[Activity] Take the entries that follow and return exactly the lines from the one holding "none -> green spool [612,166,645,215]" through the one holding "none -> brown carton [643,363,711,509]", both included. Nothing else is needed.

### Records shown

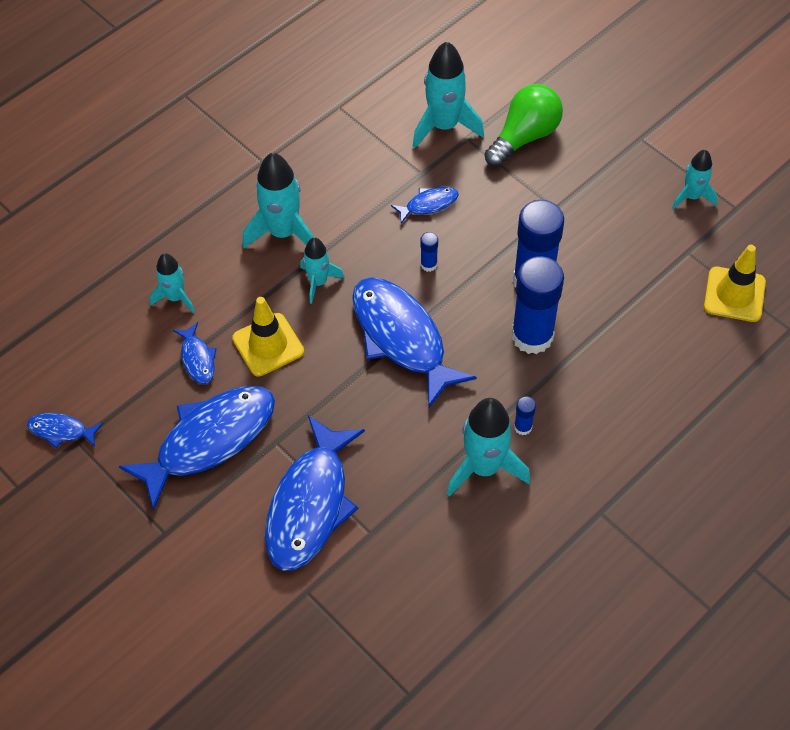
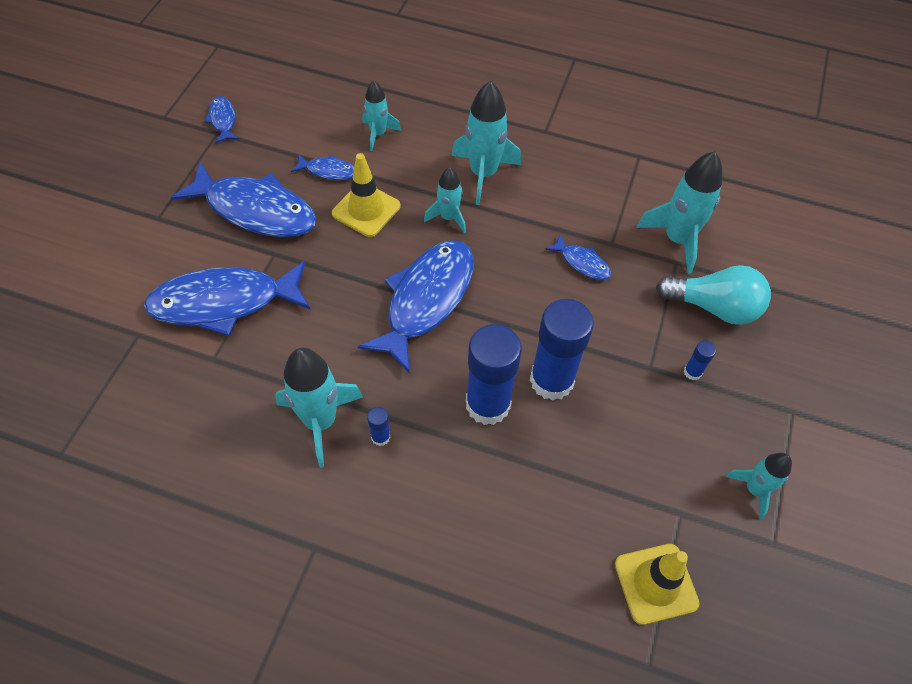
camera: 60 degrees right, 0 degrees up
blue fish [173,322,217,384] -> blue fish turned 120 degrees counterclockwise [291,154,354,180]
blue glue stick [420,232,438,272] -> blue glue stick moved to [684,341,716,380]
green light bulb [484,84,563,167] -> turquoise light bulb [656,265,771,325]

######
### Records shown

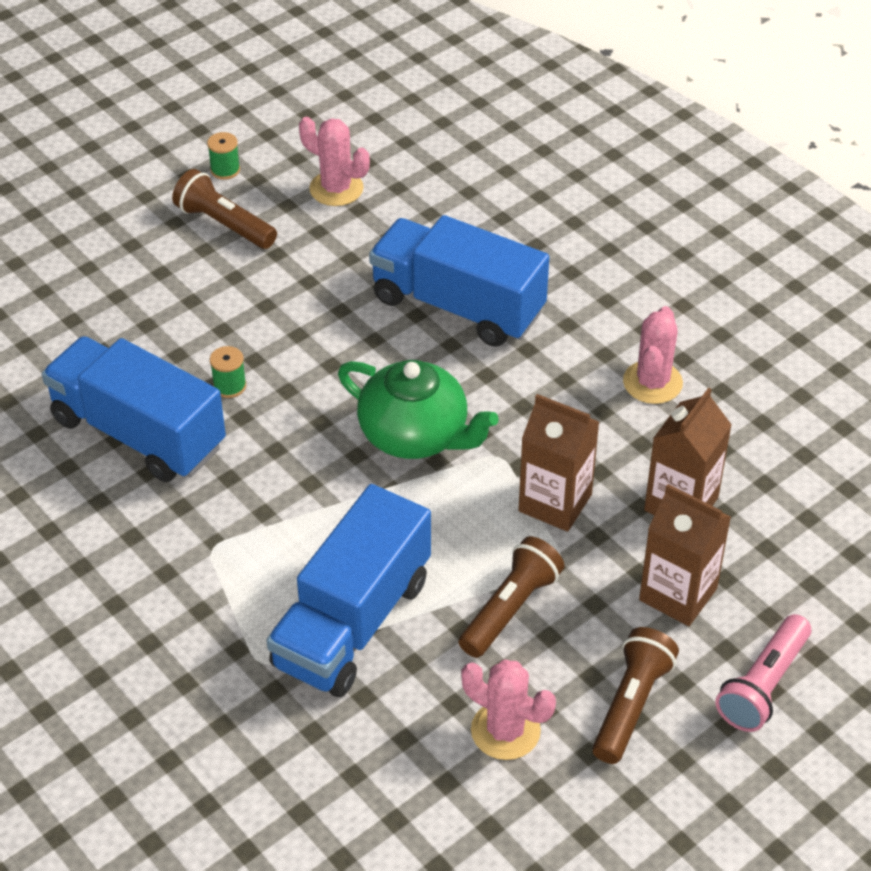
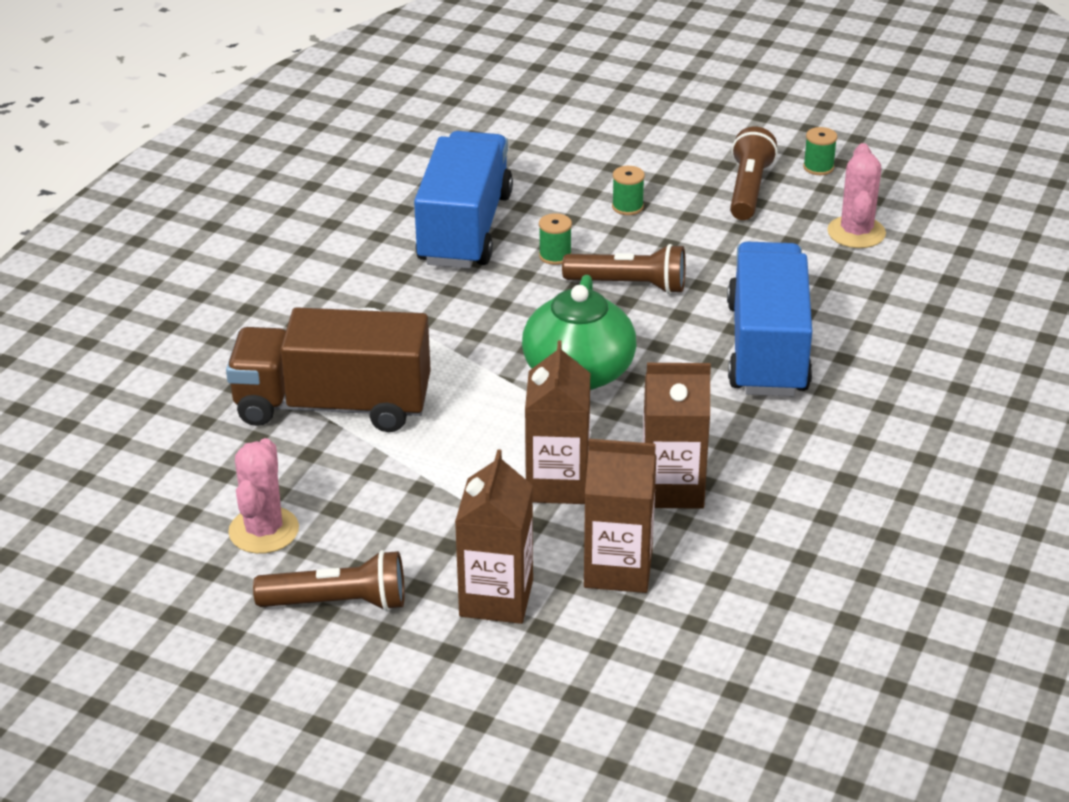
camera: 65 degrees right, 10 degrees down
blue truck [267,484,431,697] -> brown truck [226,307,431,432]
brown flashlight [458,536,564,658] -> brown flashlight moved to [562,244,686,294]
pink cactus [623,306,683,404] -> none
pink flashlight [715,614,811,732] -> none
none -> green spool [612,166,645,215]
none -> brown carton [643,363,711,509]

######

[Answer for the task]
none -> green spool [612,166,645,215]
none -> brown carton [643,363,711,509]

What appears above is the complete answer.